▶ _Your instructions_: Pictures in the data below are not part of the copy; transcribe everything else exactly.

━━━━━ Raw data ━━━━━

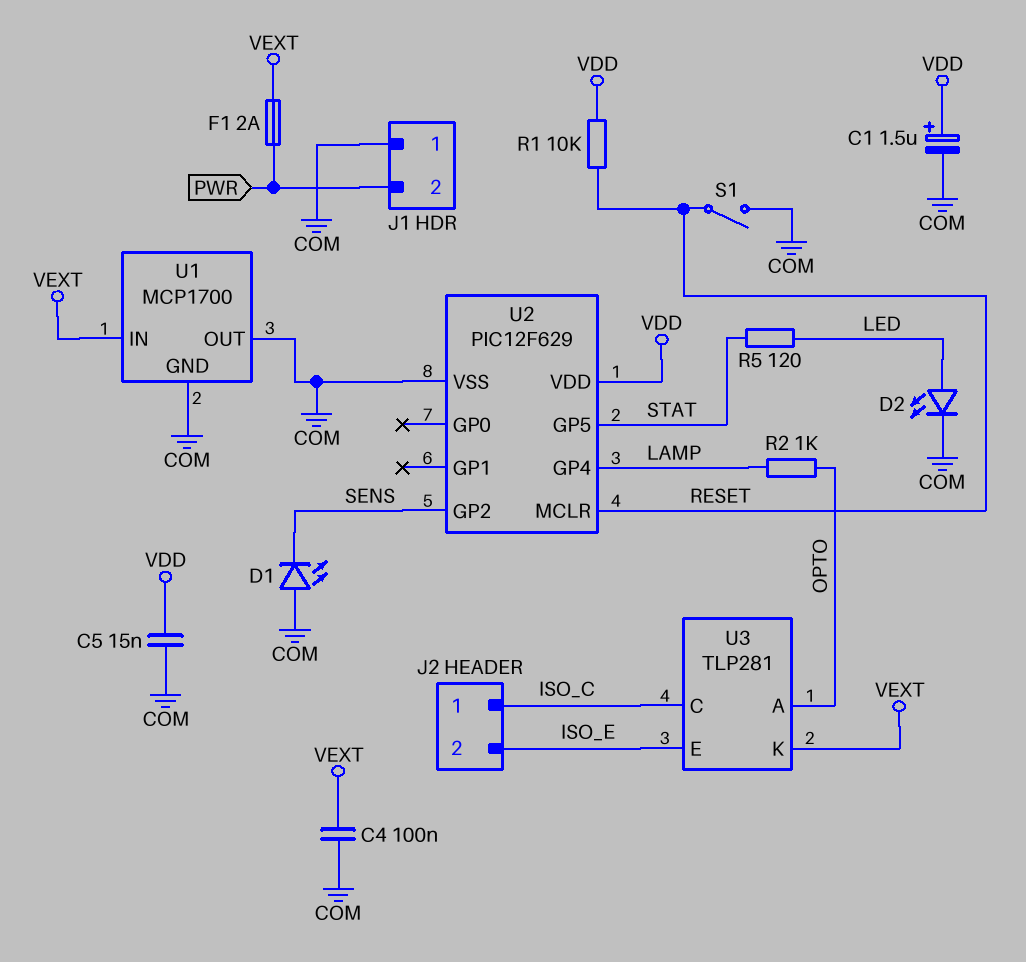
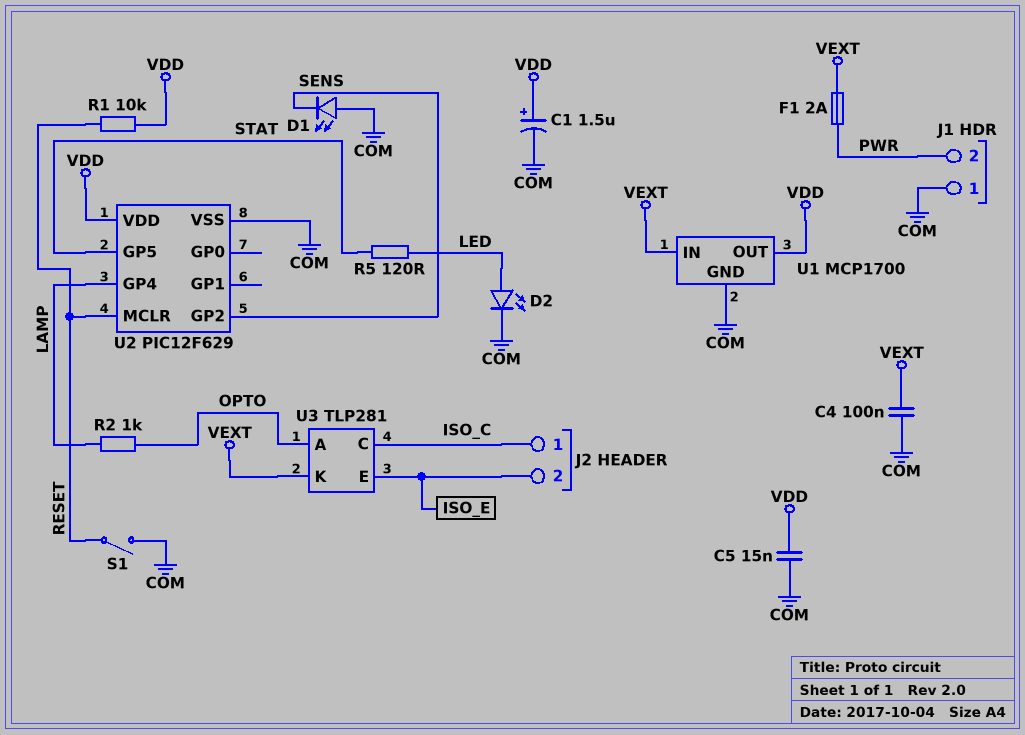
U1 pin OUT: COM -> VDD

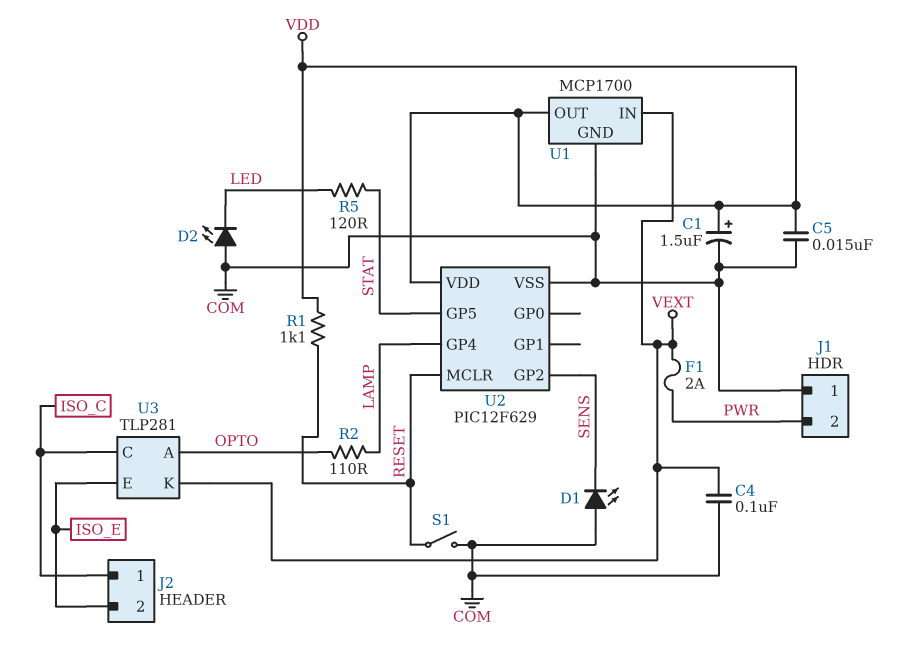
D2: LED (A LED, K COM) -> LED (A COM, K LED)
R1: 10k (RESET, VDD) -> 1.1k (RESET, VDD)
R2: 1k (LAMP, OPTO) -> 110 (LAMP, OPTO)

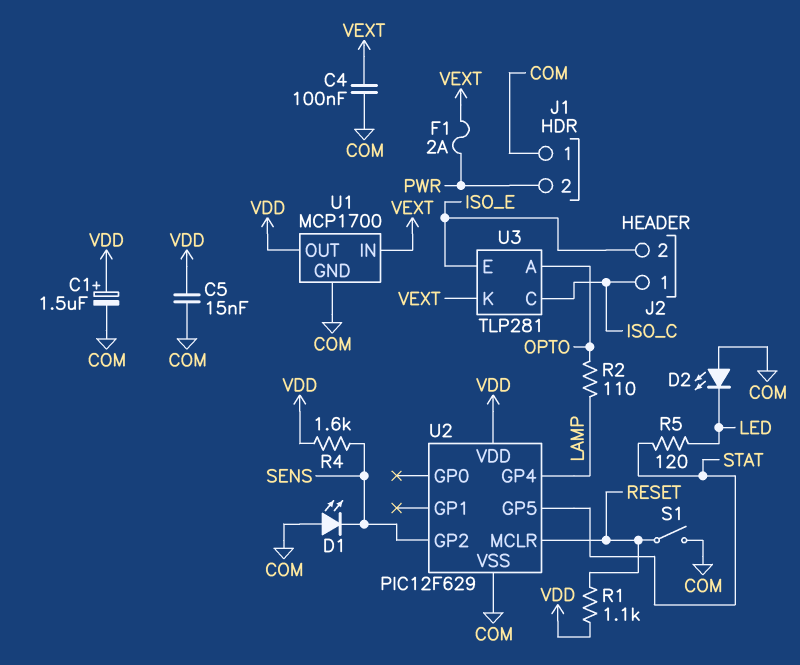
R4: none -> 1.6k (SENS, VDD)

━━━━━

▶ _Completed exercise_:
U1 pin OUT: COM -> VDD

D2: LED (A LED, K COM) -> LED (A COM, K LED)
R1: 10k (RESET, VDD) -> 1.1k (RESET, VDD)
R2: 1k (LAMP, OPTO) -> 110 (LAMP, OPTO)

R4: none -> 1.6k (SENS, VDD)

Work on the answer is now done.